EXERCISE REQUIREMENTS = Once you have located the line containing "green light bulb: 6 -> 5" in the material below, return it exactly along with each line after it through the line containing "orange light bulb: 6 -> 9".

DATA EXTRACTS =
○ ○ ○ ○ ○
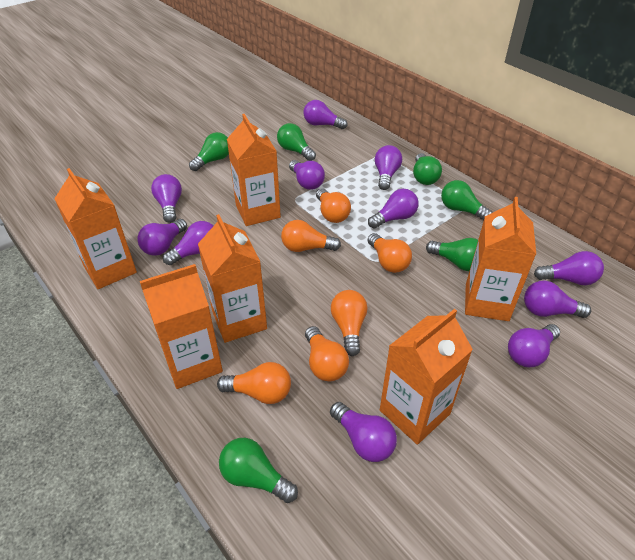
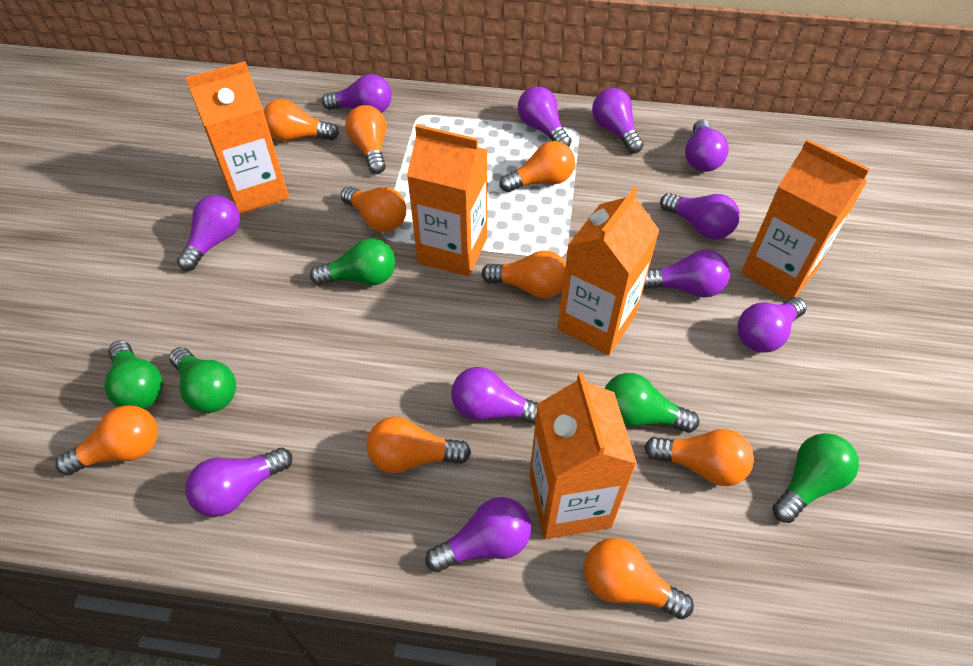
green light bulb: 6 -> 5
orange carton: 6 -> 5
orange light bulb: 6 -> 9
○ ○ ○ ○ ○
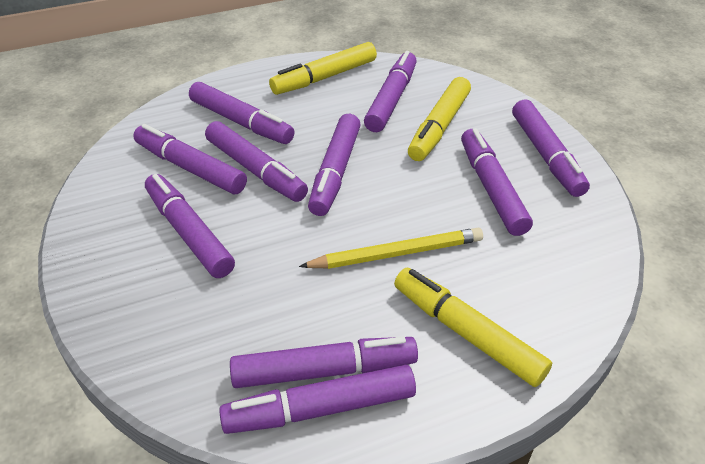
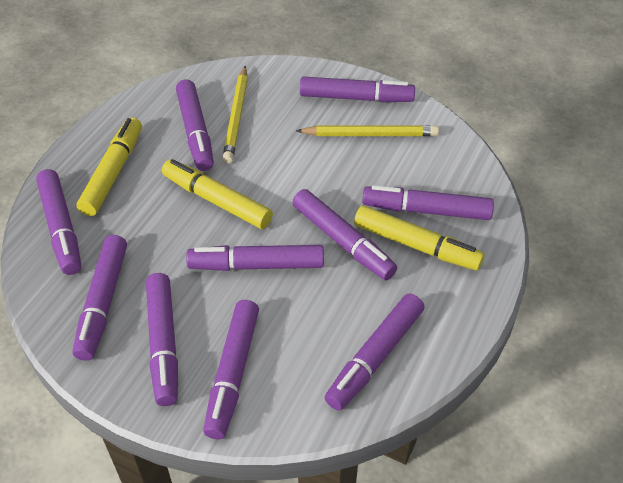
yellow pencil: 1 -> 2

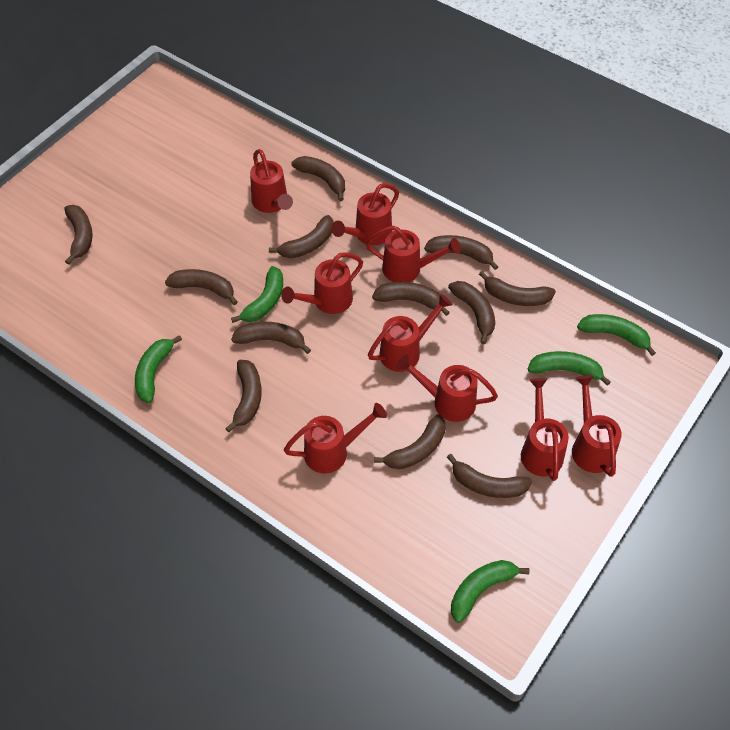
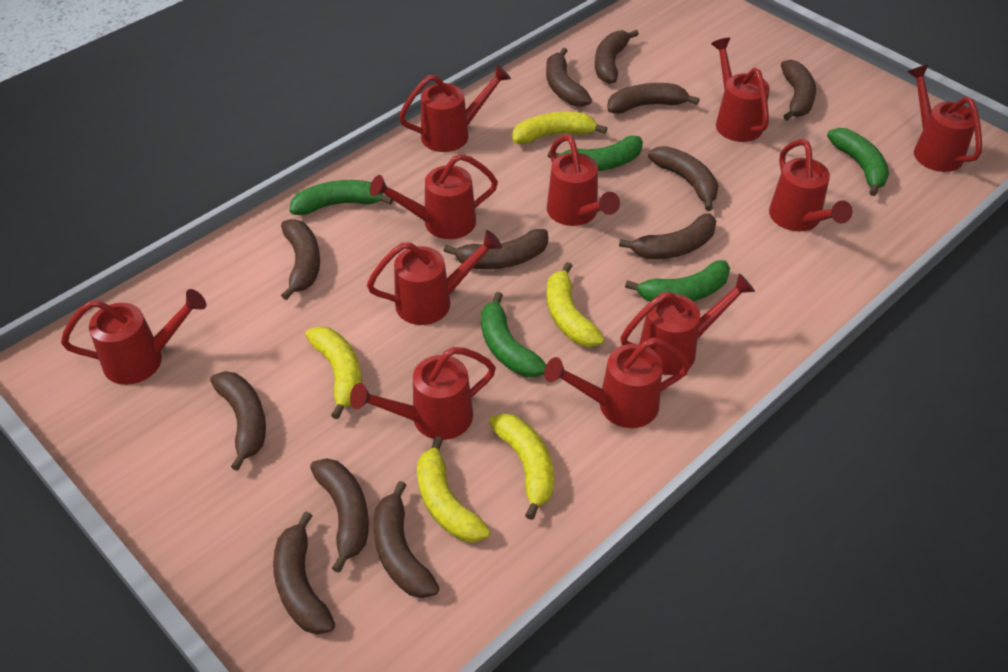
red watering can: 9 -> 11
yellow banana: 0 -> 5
○ ○ ○ ○ ○
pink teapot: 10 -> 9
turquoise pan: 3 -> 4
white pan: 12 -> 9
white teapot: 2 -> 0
○ ○ ○ ○ ○
THE COMPLETED TASK =
green light bulb: 6 -> 5
orange carton: 6 -> 5
orange light bulb: 6 -> 9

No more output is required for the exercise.